Only the lines from the line holding "(127, 370) = (289, 141): none -> pink carton" through the final line of the entries below are to be returned, exactly as they stand.

*** SUPPLIED RECORDS ***

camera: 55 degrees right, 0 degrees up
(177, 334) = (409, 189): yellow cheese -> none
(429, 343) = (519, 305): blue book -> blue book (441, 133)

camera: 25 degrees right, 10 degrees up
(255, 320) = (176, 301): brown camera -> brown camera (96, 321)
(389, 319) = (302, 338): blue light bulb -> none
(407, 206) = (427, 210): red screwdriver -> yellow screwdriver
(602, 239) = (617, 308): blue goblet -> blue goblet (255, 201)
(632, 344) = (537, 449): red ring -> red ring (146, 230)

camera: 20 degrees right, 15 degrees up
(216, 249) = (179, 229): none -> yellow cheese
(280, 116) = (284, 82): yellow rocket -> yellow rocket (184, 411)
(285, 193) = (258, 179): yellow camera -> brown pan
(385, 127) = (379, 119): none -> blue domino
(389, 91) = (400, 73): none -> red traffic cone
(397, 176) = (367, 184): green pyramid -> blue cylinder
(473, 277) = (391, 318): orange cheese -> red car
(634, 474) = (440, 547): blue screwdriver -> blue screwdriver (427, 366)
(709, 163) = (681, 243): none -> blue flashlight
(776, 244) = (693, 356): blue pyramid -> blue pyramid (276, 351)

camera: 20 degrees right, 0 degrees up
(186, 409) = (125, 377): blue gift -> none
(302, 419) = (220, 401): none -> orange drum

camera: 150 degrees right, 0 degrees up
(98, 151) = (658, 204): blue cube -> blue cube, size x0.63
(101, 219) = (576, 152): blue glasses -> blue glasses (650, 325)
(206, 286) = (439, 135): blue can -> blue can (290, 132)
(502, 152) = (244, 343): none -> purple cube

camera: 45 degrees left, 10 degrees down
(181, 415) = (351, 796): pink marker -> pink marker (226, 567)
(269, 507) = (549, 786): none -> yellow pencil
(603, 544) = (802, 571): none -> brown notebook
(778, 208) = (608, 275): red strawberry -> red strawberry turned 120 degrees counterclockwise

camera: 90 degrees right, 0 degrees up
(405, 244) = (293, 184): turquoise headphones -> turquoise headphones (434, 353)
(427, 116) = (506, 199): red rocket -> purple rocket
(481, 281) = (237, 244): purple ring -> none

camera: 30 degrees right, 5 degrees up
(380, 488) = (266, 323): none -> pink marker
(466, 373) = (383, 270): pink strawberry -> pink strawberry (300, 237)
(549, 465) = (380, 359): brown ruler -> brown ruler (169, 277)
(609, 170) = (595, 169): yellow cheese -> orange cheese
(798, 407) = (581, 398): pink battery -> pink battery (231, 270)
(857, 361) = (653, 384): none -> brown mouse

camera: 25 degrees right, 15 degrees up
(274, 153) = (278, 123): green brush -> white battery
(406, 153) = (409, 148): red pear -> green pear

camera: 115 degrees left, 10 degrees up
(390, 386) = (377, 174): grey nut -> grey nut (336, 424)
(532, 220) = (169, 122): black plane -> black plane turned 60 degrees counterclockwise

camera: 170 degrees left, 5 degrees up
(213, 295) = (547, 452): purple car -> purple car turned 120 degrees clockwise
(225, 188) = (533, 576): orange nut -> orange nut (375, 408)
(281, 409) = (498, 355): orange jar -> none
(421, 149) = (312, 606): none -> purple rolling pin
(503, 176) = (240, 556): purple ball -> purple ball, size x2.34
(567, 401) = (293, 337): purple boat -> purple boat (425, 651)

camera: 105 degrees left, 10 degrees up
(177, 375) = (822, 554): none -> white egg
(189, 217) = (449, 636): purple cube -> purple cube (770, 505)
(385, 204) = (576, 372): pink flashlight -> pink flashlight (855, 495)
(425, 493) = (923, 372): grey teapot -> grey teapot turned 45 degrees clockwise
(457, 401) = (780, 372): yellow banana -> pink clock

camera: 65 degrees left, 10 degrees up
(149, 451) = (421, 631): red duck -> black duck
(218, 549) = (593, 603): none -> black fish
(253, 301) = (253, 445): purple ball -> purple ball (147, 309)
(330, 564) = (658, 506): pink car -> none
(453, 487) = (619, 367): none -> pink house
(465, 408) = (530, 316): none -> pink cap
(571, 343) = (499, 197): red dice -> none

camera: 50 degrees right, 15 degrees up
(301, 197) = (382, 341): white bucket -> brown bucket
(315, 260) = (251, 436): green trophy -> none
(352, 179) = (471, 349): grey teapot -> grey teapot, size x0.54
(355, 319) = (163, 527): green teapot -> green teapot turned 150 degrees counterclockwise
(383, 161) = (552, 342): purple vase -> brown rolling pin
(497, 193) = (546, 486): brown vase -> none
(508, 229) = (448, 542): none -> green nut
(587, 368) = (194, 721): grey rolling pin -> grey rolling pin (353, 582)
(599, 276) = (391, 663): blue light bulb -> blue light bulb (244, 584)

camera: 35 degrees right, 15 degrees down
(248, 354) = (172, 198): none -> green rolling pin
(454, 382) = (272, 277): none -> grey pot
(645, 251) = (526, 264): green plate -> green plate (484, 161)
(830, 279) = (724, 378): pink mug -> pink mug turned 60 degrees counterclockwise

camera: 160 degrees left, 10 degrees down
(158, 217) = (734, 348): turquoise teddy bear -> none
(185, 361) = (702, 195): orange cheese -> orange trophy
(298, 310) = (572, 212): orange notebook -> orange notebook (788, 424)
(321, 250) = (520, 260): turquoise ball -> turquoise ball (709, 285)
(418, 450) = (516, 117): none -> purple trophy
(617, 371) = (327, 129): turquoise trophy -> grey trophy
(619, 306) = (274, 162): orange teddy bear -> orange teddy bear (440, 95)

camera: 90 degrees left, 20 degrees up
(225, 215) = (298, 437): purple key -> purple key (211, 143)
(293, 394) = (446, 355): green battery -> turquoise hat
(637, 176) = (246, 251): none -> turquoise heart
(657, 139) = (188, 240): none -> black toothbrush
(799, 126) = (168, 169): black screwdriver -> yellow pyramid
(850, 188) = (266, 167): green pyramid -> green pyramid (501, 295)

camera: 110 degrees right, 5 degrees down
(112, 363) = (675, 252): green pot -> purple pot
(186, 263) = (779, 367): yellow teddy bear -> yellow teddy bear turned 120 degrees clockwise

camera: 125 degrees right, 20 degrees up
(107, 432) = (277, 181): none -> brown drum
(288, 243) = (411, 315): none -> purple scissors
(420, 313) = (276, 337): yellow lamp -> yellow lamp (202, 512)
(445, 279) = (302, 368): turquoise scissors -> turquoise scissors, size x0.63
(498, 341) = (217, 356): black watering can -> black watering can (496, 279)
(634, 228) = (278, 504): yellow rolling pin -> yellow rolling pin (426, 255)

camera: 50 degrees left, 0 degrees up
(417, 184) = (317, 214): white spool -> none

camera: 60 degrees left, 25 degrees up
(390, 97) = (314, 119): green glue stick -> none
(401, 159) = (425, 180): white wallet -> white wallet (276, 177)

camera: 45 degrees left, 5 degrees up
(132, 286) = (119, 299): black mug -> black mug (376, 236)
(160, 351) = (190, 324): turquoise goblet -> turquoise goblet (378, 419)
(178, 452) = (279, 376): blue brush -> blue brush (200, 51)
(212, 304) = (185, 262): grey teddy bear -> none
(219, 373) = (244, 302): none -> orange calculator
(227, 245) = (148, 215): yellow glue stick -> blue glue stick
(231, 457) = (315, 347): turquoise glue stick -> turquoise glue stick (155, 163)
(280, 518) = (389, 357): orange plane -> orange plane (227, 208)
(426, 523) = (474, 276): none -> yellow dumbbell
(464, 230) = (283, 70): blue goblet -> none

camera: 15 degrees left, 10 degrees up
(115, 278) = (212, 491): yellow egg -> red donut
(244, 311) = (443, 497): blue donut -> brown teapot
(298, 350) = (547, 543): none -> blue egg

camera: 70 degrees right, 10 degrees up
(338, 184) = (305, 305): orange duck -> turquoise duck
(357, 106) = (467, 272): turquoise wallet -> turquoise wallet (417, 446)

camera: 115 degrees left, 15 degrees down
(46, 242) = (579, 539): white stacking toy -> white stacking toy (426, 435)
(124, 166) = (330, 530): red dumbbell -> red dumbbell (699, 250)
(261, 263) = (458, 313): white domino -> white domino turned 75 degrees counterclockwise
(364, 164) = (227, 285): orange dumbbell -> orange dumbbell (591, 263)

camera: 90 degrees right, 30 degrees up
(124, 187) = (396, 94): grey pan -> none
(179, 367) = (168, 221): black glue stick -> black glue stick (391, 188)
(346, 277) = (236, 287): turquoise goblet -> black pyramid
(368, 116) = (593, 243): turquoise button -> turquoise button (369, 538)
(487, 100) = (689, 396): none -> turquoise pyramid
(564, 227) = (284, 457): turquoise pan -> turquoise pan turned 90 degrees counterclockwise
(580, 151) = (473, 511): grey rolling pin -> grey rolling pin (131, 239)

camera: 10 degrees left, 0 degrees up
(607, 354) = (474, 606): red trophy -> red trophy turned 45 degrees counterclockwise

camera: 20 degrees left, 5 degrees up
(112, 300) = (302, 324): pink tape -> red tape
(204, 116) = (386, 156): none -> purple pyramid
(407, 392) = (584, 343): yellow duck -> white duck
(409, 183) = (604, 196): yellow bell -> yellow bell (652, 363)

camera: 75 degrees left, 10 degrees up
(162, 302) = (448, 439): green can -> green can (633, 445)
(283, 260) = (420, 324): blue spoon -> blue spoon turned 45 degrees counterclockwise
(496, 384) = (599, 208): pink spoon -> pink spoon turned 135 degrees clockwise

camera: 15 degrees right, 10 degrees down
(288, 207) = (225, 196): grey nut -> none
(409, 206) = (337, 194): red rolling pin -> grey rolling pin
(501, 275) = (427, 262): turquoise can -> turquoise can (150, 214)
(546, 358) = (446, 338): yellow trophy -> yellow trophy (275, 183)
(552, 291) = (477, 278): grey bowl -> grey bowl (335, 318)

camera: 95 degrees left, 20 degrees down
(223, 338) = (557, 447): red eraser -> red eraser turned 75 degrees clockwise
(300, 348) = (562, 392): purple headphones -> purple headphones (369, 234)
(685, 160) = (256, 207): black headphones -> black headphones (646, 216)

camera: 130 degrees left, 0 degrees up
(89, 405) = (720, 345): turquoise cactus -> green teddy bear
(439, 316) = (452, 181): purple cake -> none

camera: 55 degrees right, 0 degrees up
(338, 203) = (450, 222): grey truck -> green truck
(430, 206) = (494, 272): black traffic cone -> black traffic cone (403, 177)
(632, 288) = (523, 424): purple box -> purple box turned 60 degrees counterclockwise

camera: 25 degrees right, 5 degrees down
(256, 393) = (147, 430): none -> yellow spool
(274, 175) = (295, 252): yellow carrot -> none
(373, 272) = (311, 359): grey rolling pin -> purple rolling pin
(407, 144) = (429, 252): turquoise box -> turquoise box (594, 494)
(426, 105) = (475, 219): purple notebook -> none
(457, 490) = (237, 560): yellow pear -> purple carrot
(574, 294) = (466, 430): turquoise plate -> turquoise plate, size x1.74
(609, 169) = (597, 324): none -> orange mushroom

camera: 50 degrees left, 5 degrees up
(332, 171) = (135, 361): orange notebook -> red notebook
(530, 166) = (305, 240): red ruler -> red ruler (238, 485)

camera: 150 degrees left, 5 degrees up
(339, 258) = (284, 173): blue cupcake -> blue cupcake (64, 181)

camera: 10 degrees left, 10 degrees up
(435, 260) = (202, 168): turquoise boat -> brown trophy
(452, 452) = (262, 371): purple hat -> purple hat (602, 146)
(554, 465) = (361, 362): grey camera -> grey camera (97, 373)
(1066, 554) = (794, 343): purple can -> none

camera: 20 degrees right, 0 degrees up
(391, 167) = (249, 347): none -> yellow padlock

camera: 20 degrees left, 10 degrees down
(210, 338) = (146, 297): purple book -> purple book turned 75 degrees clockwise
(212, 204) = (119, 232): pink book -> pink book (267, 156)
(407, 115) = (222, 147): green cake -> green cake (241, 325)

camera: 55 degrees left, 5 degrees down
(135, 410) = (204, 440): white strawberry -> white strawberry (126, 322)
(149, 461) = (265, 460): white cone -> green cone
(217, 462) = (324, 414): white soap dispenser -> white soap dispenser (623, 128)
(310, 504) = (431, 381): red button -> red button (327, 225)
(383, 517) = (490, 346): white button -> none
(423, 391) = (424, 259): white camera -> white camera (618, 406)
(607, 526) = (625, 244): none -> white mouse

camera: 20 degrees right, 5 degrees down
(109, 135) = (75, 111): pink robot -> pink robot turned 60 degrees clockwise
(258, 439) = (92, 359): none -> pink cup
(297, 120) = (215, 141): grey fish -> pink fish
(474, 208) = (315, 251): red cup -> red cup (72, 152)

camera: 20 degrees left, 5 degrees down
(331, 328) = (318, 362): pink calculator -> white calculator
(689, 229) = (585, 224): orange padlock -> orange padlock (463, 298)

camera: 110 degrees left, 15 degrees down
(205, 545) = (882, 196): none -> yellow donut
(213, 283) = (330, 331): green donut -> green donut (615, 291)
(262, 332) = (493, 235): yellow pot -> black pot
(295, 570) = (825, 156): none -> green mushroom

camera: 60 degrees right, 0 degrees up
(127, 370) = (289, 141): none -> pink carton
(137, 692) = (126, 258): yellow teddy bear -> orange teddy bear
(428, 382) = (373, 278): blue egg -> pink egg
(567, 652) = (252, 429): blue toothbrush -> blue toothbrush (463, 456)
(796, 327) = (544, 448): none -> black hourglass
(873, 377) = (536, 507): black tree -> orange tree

*** End of SUPPLIED RECORDS ***

> [RESULT OF THE EXERCISE]
(127, 370) = (289, 141): none -> pink carton
(137, 692) = (126, 258): yellow teddy bear -> orange teddy bear
(428, 382) = (373, 278): blue egg -> pink egg
(567, 652) = (252, 429): blue toothbrush -> blue toothbrush (463, 456)
(796, 327) = (544, 448): none -> black hourglass
(873, 377) = (536, 507): black tree -> orange tree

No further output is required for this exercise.